[Object change descriptions]
.....

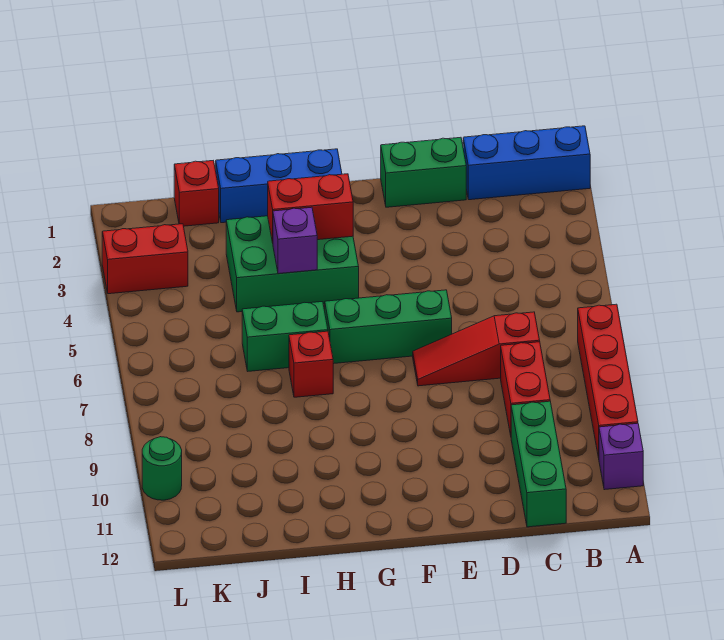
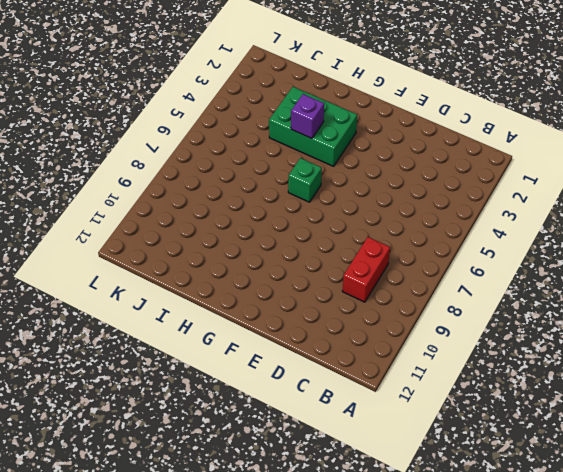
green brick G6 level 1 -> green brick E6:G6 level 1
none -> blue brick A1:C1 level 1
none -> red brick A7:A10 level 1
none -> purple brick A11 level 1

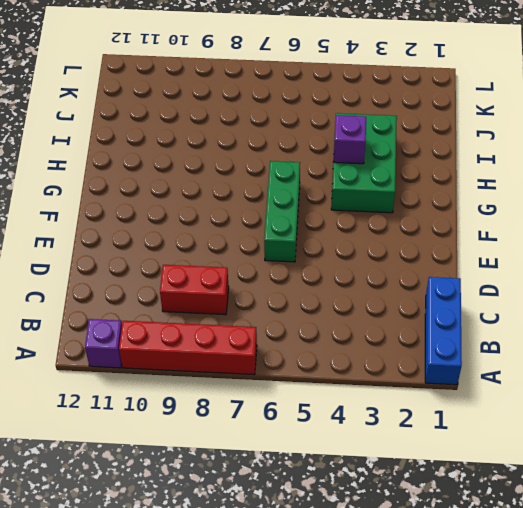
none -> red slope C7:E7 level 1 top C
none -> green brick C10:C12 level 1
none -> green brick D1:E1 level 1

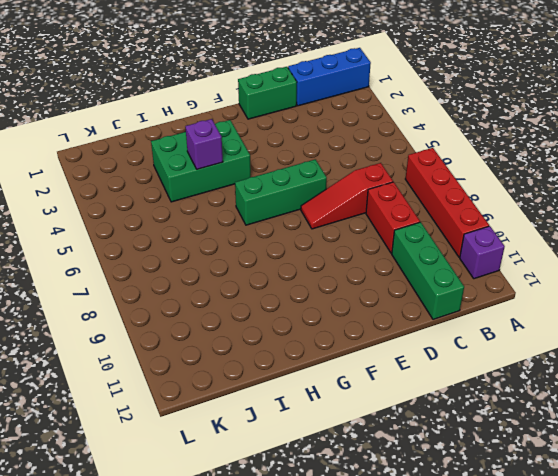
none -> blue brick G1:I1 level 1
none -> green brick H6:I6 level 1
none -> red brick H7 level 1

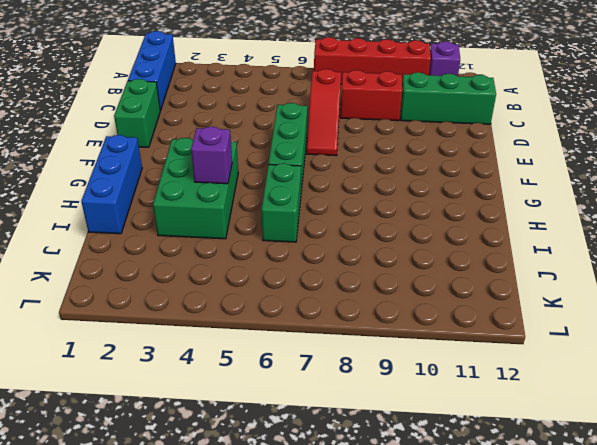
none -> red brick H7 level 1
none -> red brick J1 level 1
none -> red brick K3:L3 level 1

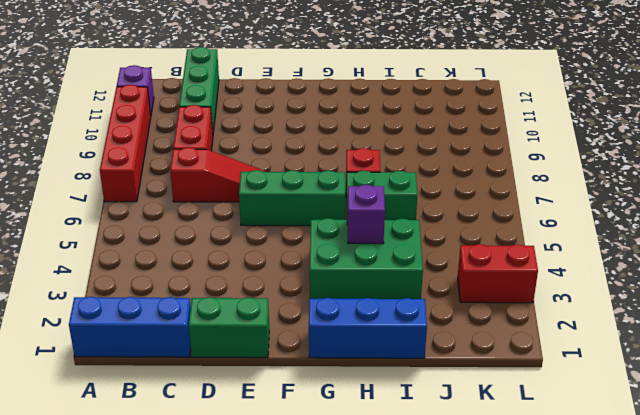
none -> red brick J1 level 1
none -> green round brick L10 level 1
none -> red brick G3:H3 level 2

.....

> **PROBLEM TO SOLVE**:
Output every entry above verbatim, but leave out the pictures.

> **EXERCISE OUTPUT**:
green brick G6 level 1 -> green brick E6:G6 level 1
none -> blue brick A1:C1 level 1
none -> red brick A7:A10 level 1
none -> purple brick A11 level 1

none -> red slope C7:E7 level 1 top C
none -> green brick C10:C12 level 1
none -> green brick D1:E1 level 1

none -> blue brick G1:I1 level 1
none -> green brick H6:I6 level 1
none -> red brick H7 level 1

none -> red brick H7 level 1
none -> red brick J1 level 1
none -> red brick K3:L3 level 1

none -> red brick J1 level 1
none -> green round brick L10 level 1
none -> red brick G3:H3 level 2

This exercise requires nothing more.